Below are several entries. Transcribe exactly those lines that fall from the one with "TR2: PNP 2N2907" through the one with "R5: 160 (GND, W14) -> 160 (+24V, W14)", end lines included.

:: RECORDED DATA

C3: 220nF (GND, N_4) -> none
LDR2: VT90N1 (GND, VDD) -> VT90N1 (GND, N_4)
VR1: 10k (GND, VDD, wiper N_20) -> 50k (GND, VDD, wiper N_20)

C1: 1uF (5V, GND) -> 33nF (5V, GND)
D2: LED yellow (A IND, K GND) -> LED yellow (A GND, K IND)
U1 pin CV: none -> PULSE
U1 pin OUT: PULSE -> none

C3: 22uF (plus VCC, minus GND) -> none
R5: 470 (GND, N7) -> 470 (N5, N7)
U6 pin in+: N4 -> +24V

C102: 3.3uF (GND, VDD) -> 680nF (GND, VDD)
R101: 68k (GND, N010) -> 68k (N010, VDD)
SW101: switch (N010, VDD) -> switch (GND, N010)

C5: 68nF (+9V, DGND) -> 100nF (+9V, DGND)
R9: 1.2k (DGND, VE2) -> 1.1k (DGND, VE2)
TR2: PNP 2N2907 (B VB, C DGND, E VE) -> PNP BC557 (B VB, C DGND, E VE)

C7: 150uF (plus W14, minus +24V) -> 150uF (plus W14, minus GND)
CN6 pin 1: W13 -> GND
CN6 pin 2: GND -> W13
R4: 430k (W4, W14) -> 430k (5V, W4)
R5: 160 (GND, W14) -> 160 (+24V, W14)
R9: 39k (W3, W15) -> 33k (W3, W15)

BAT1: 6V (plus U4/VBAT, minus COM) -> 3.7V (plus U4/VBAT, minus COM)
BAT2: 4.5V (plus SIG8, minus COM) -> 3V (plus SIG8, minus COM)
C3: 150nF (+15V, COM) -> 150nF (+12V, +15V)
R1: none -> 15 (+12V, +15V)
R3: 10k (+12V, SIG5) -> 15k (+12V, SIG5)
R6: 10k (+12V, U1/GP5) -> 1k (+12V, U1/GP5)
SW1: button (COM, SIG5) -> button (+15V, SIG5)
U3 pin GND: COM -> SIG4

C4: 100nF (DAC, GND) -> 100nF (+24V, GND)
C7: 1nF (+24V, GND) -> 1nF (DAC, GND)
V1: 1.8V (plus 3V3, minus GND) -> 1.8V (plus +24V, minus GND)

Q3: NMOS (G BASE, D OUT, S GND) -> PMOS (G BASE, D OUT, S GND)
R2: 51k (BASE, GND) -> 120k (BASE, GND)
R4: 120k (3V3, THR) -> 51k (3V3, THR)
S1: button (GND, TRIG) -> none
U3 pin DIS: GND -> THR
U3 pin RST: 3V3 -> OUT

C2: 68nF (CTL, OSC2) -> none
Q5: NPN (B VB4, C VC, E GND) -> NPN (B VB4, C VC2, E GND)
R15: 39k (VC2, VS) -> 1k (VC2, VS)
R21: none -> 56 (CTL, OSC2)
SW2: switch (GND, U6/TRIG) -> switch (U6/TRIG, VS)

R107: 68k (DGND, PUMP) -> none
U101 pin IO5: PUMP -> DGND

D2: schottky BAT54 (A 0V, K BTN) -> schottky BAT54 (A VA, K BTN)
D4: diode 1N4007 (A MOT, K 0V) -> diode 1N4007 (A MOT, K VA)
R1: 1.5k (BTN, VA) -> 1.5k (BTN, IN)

::::

__REPLY__
TR2: PNP 2N2907 (B VB, C DGND, E VE) -> PNP BC557 (B VB, C DGND, E VE)

C7: 150uF (plus W14, minus +24V) -> 150uF (plus W14, minus GND)
CN6 pin 1: W13 -> GND
CN6 pin 2: GND -> W13
R4: 430k (W4, W14) -> 430k (5V, W4)
R5: 160 (GND, W14) -> 160 (+24V, W14)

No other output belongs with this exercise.